*Problem requirements*: Reproduce, with no alteration, the span of lines that begins at the line containing "SW4: button (U2/GP1, VS) -> none" and ends at the last line of the records, both ends included, and nothing else.

*** Provided records ***

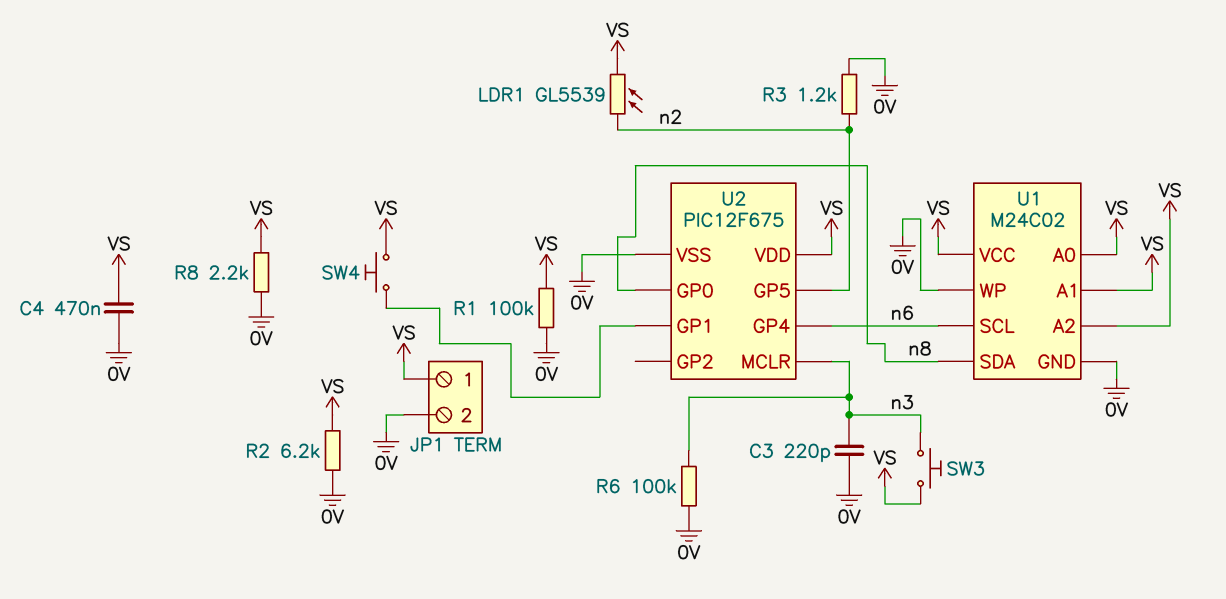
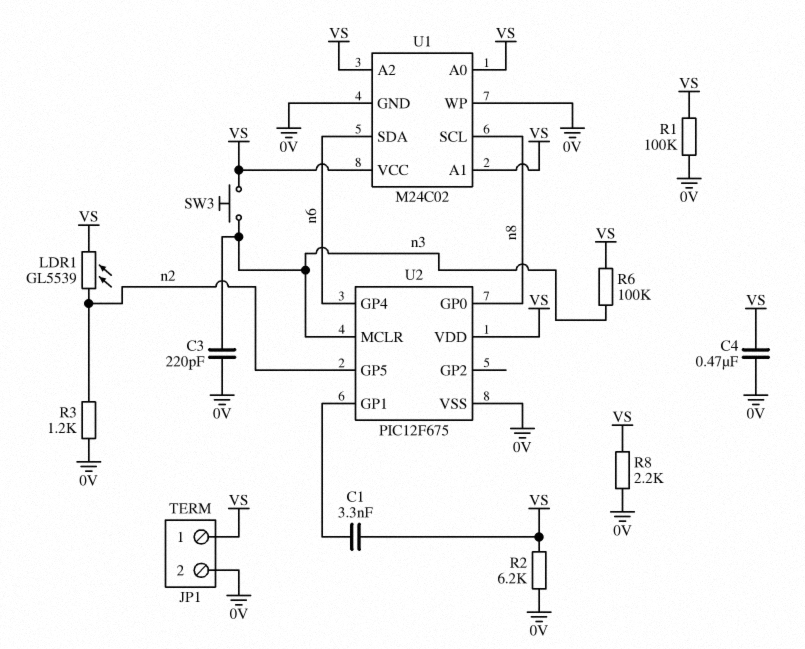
C1: none -> 3.3nF (U2/GP1, VS)
R6: 100k (0V, n3) -> 100k (VS, n3)
SW4: button (U2/GP1, VS) -> none
U1 pin SCL: n6 -> n8
U1 pin SDA: n8 -> n6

*** End of Provided records ***

*Answer below*:
SW4: button (U2/GP1, VS) -> none
U1 pin SCL: n6 -> n8
U1 pin SDA: n8 -> n6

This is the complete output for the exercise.